Except for images, print the whole listing verbatim.

▶ RECORDED DATA
-- Opening Marker --

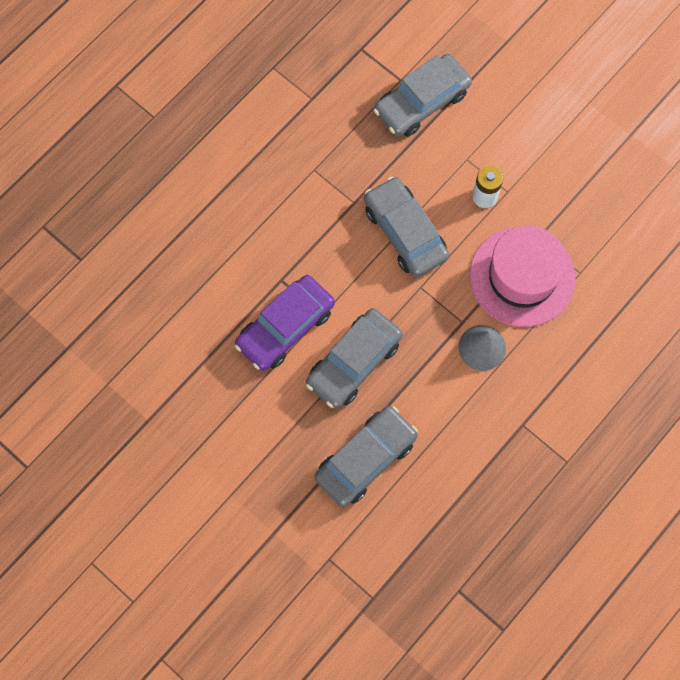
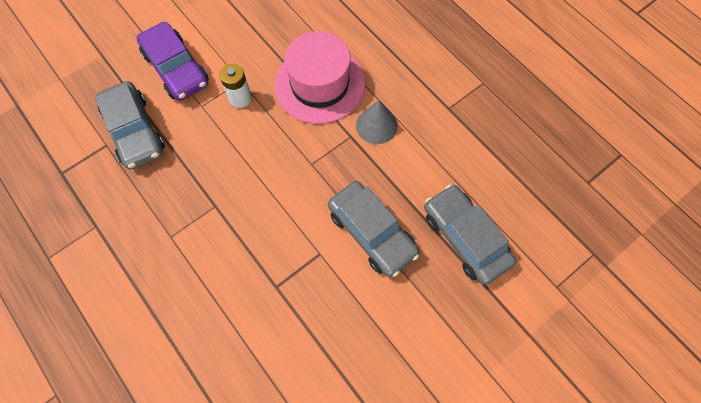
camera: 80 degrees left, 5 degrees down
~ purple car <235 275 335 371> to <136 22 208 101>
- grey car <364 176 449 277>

-- Closing Marker --

▶ SOLVED PROBLEM
camera: 80 degrees left, 5 degrees down
~ purple car <235 275 335 371> to <136 22 208 101>
- grey car <364 176 449 277>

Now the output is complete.